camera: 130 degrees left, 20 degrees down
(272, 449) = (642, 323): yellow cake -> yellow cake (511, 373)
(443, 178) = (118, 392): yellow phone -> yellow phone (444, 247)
__________________________________________________
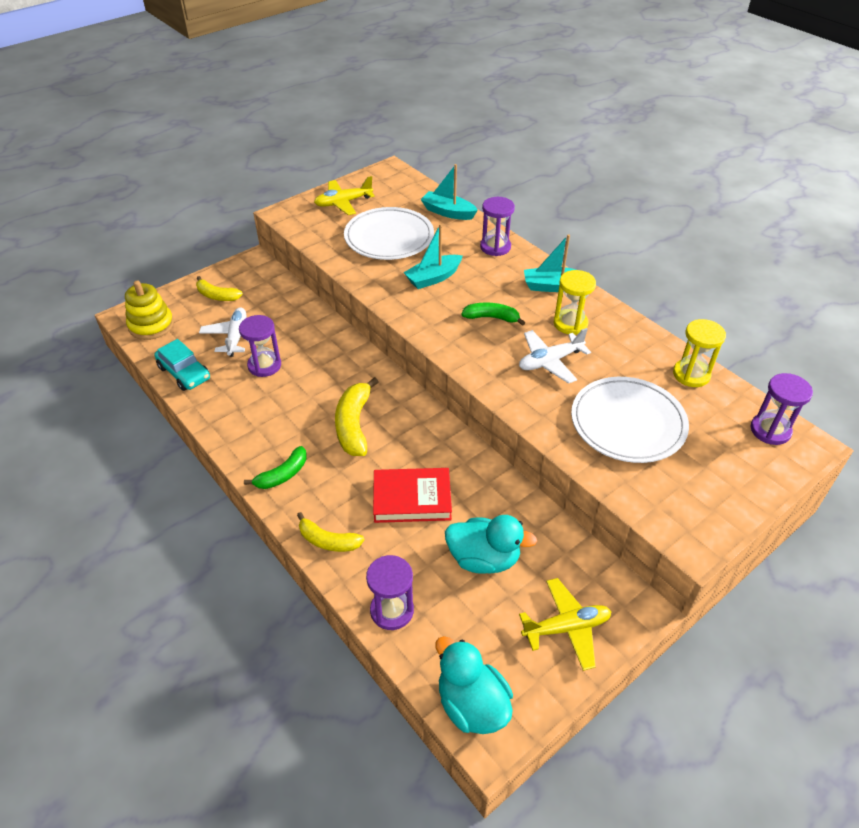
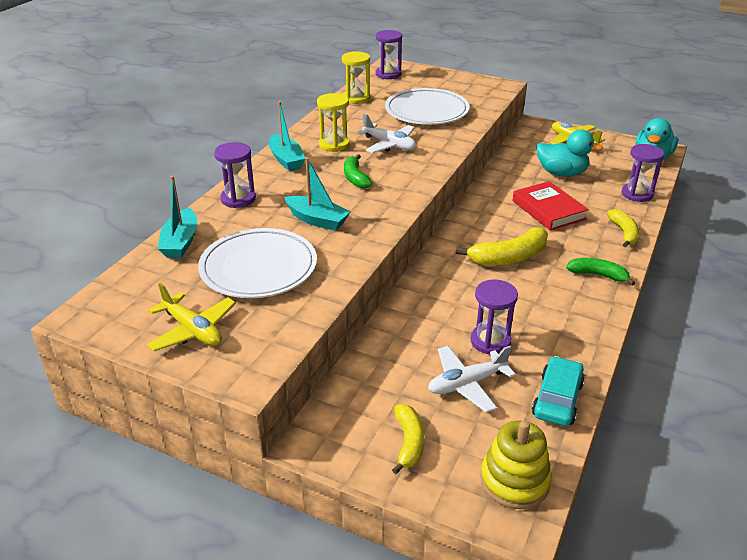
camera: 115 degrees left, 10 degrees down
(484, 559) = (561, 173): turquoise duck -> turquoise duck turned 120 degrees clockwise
__________________________________________________
■ EXERCISE AIM
Your task is to list each line of the records with the word "left".

■ TASK RESPONSE
camera: 130 degrees left, 20 degrees down
camera: 115 degrees left, 10 degrees down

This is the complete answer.